» Task to complete
The copy should run from the line containing "brown cake: 8 -> 7" through the last line of the entries below, exactly as written, with pictures omitted.

Segment Open

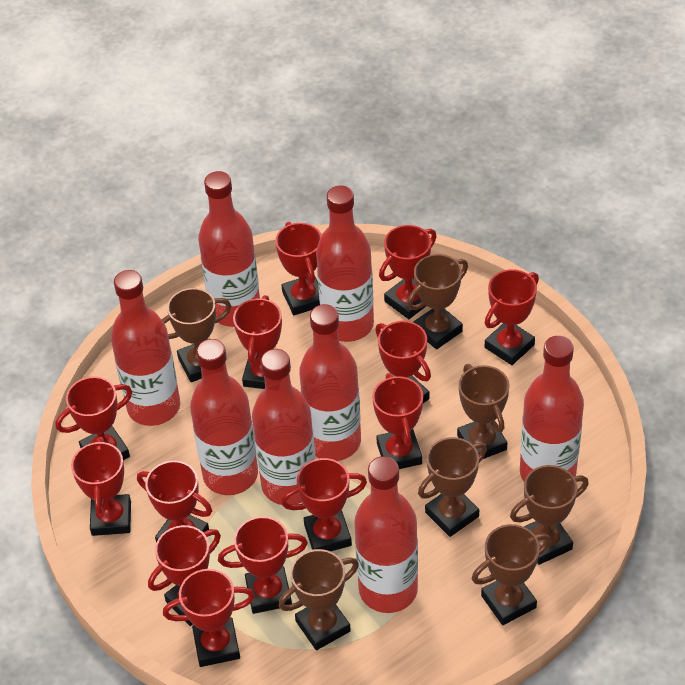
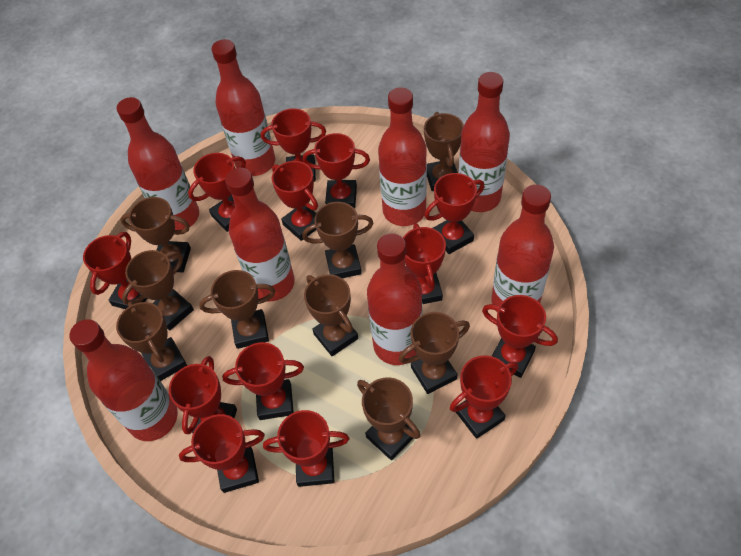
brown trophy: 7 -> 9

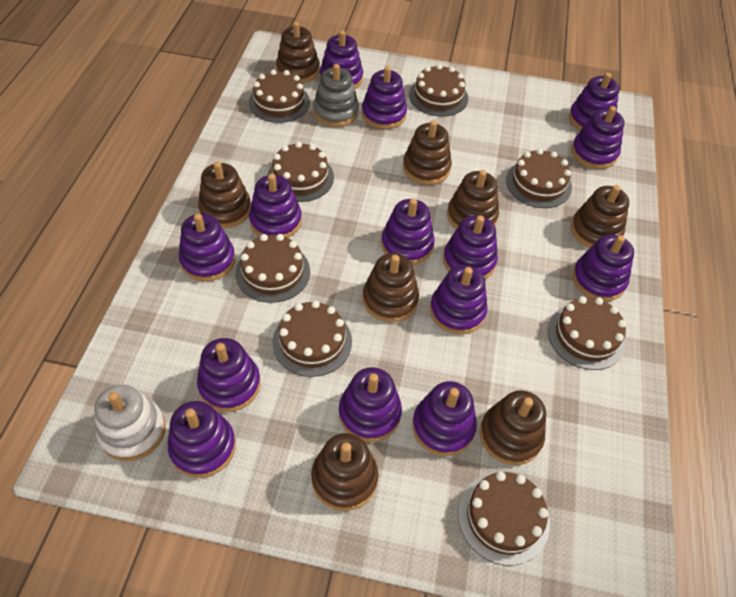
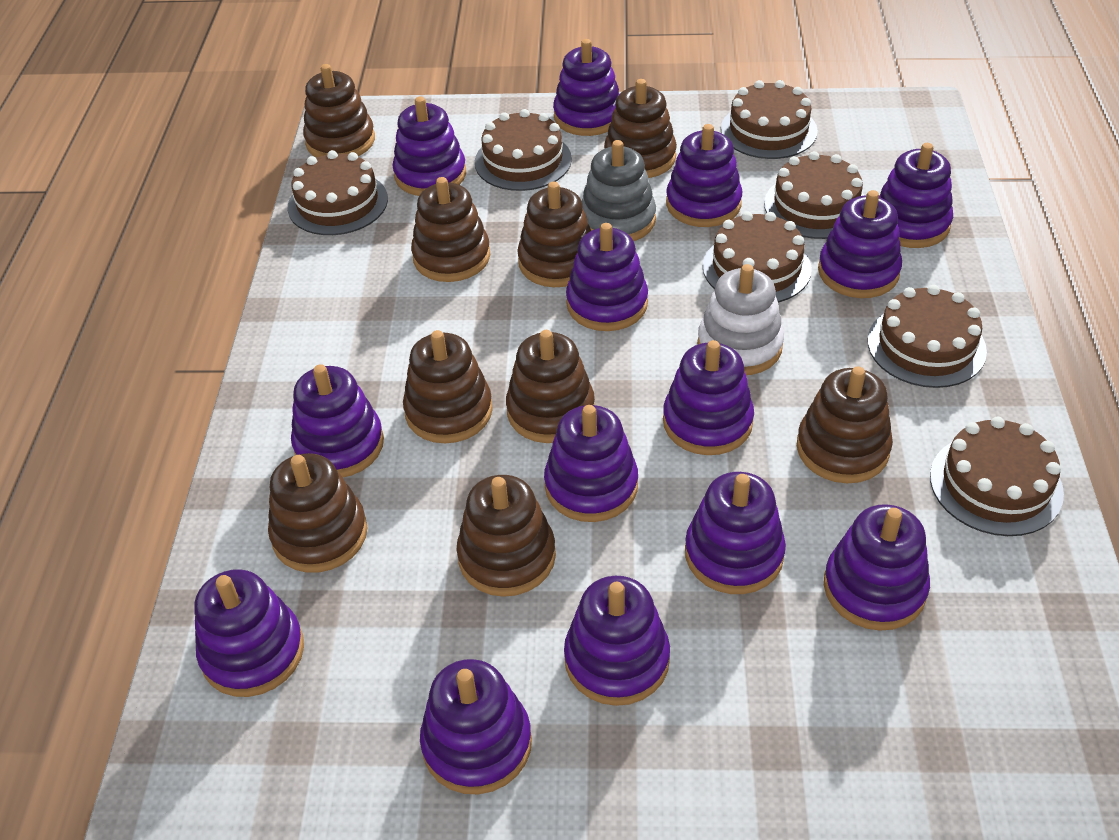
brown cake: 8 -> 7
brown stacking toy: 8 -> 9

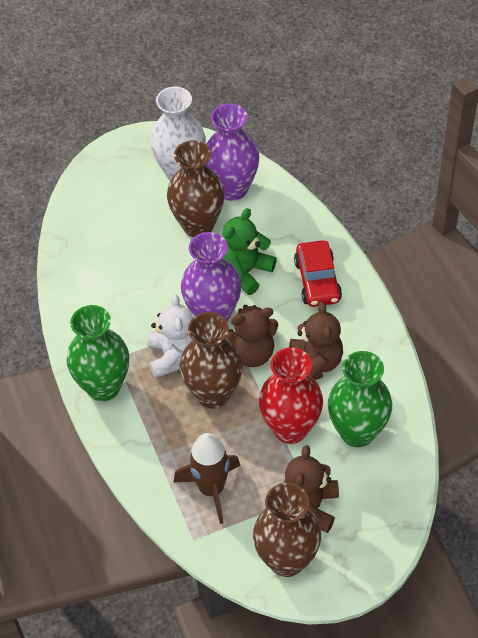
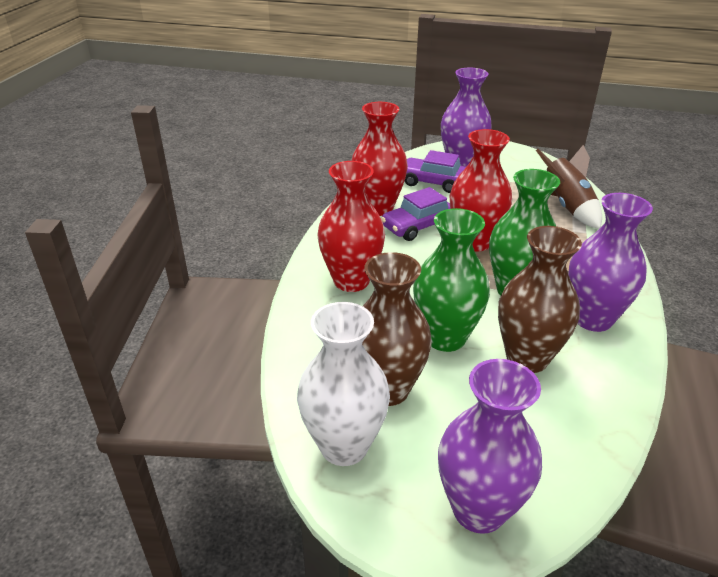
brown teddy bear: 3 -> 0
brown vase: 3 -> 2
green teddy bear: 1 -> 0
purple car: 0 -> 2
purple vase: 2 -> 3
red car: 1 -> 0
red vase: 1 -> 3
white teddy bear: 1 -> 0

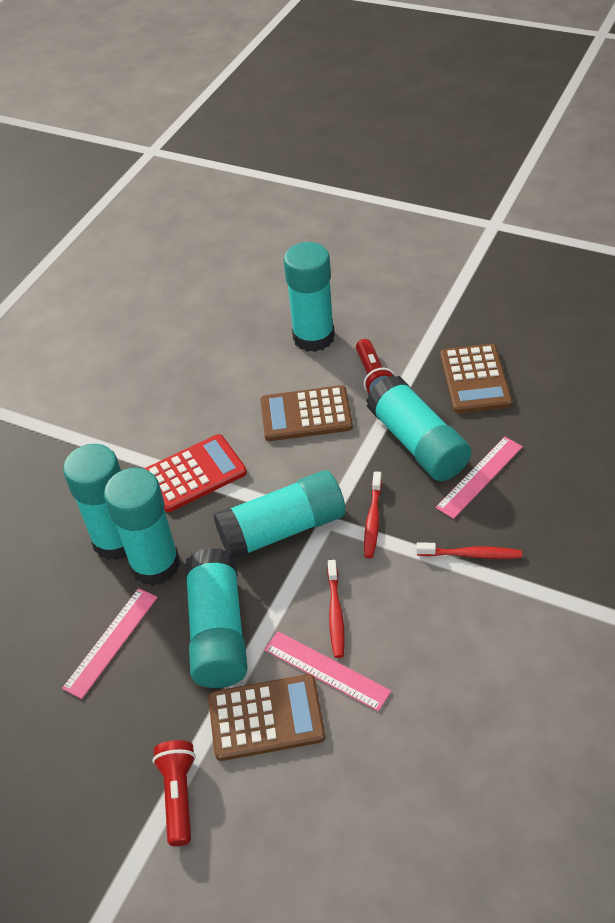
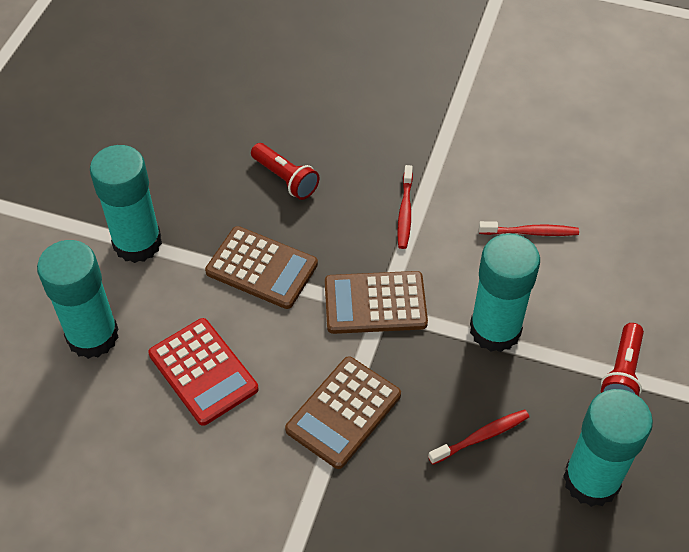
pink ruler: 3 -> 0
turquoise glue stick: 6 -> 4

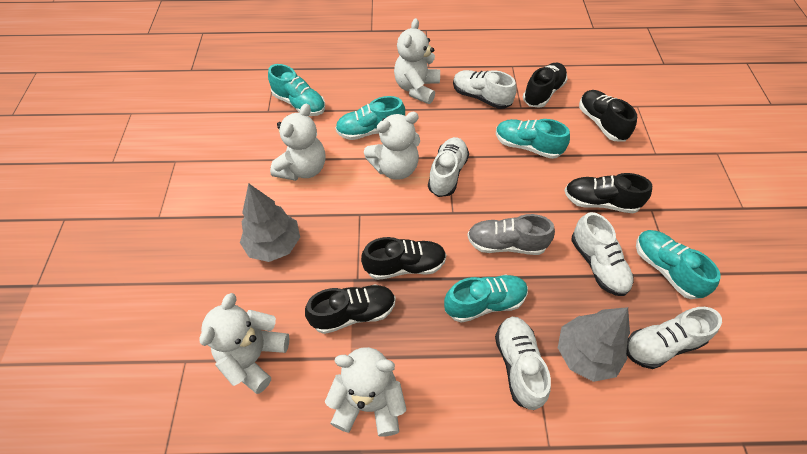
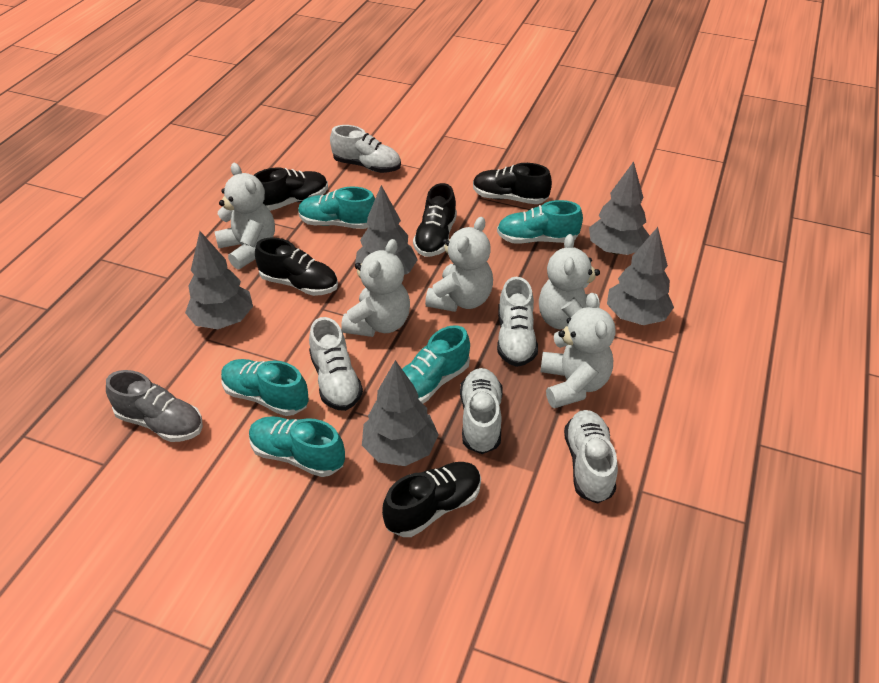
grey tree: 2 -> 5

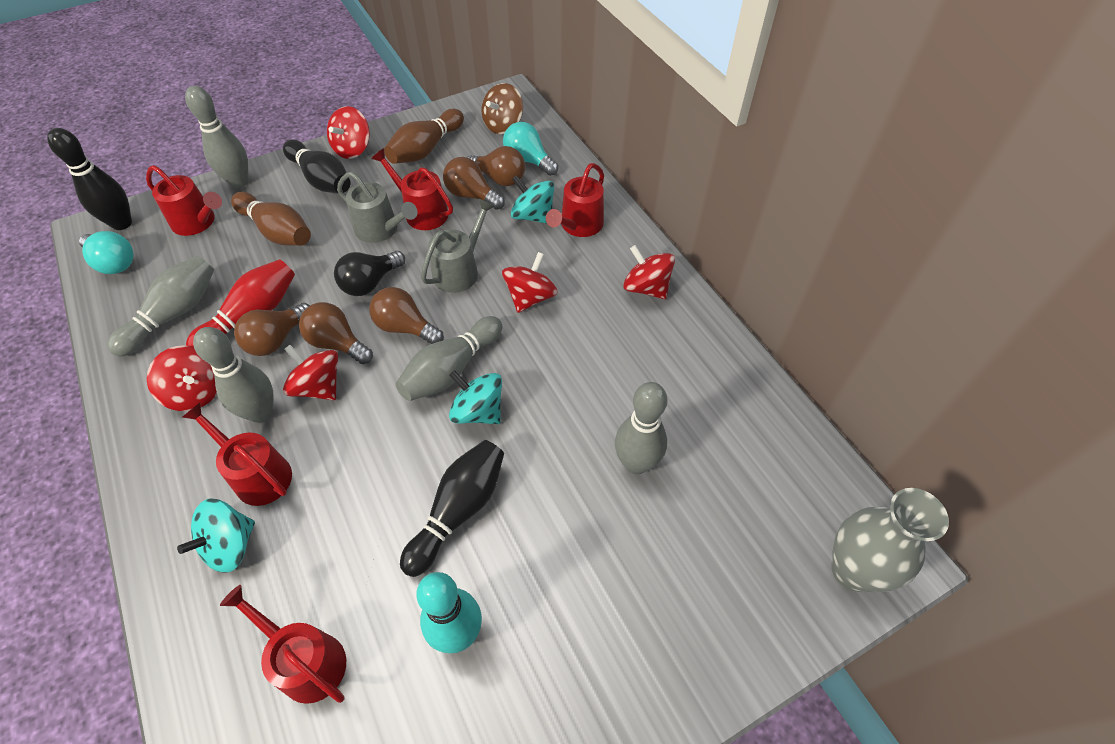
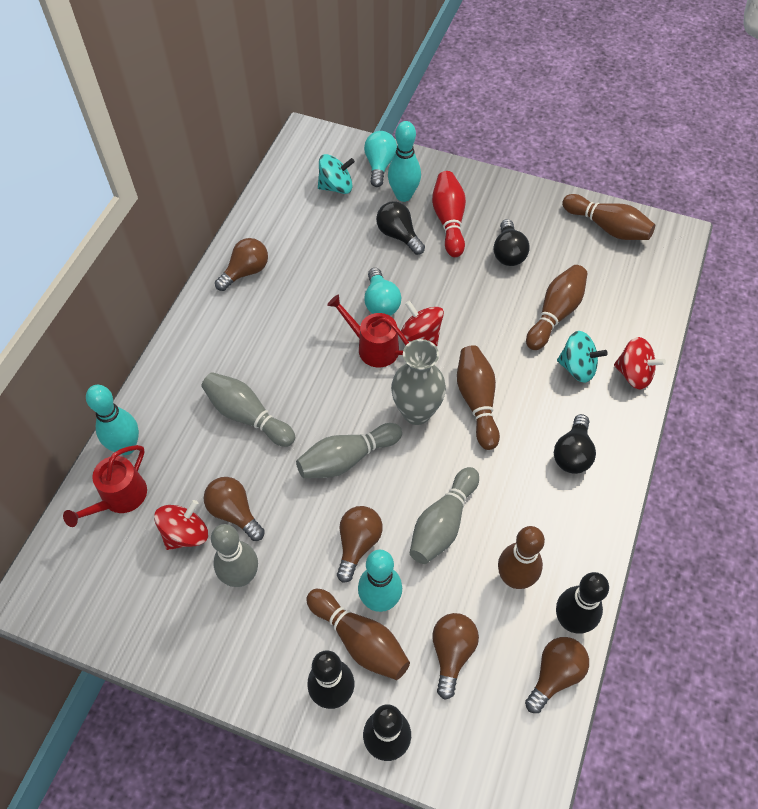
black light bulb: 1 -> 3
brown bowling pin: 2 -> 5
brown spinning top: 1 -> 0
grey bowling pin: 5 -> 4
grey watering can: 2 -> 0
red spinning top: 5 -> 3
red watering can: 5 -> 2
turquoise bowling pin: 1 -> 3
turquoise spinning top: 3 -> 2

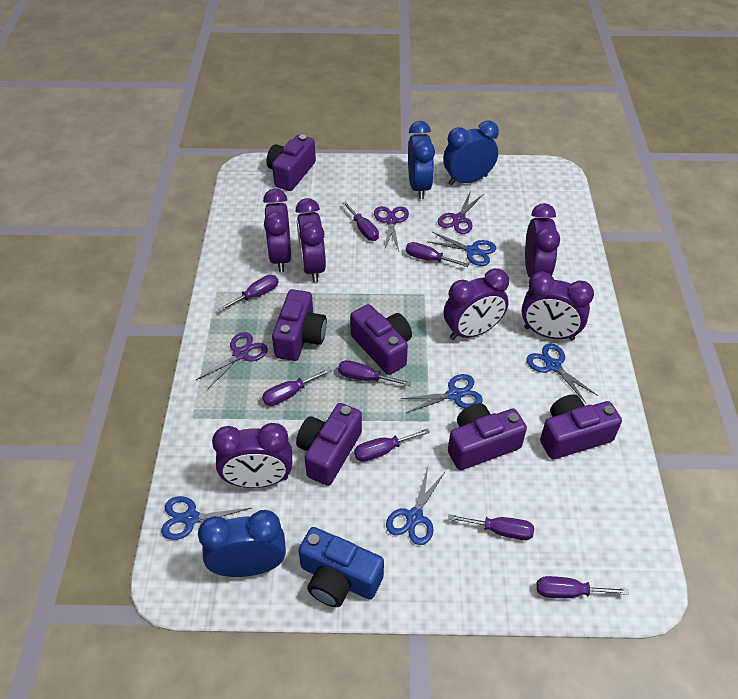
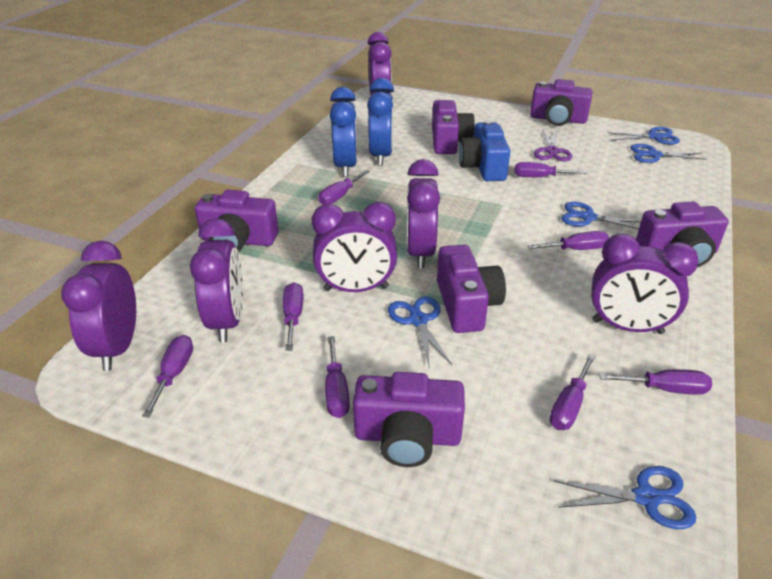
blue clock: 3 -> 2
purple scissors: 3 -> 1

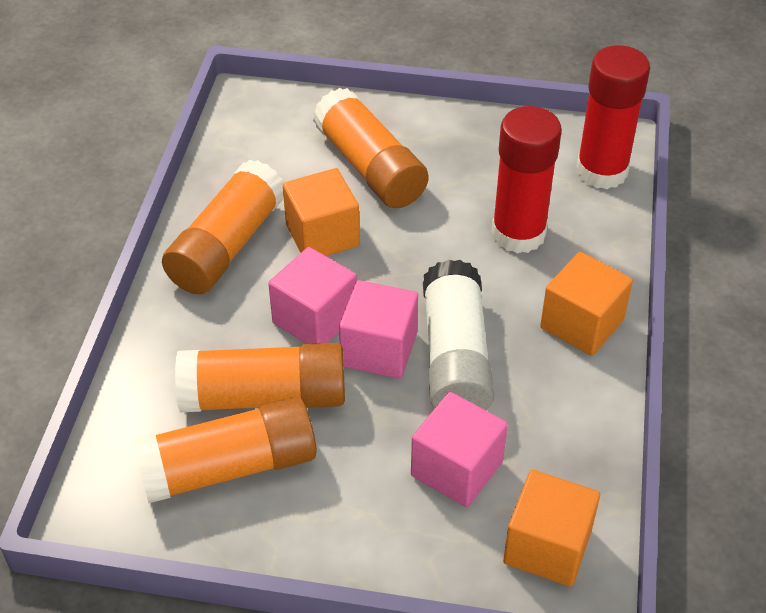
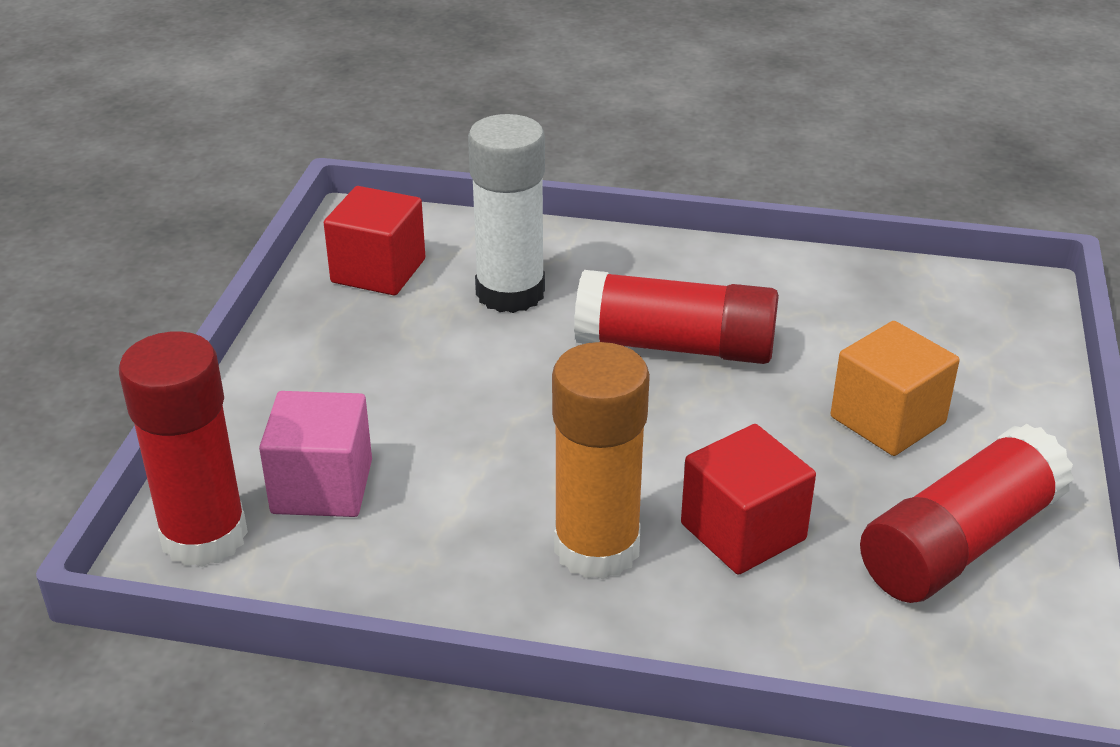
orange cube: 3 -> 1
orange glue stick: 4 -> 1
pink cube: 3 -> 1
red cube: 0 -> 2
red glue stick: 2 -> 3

Segment Closed

» Answer to this task
brown cake: 8 -> 7
brown stacking toy: 8 -> 9

brown teddy bear: 3 -> 0
brown vase: 3 -> 2
green teddy bear: 1 -> 0
purple car: 0 -> 2
purple vase: 2 -> 3
red car: 1 -> 0
red vase: 1 -> 3
white teddy bear: 1 -> 0

pink ruler: 3 -> 0
turquoise glue stick: 6 -> 4

grey tree: 2 -> 5

black light bulb: 1 -> 3
brown bowling pin: 2 -> 5
brown spinning top: 1 -> 0
grey bowling pin: 5 -> 4
grey watering can: 2 -> 0
red spinning top: 5 -> 3
red watering can: 5 -> 2
turquoise bowling pin: 1 -> 3
turquoise spinning top: 3 -> 2

blue clock: 3 -> 2
purple scissors: 3 -> 1

orange cube: 3 -> 1
orange glue stick: 4 -> 1
pink cube: 3 -> 1
red cube: 0 -> 2
red glue stick: 2 -> 3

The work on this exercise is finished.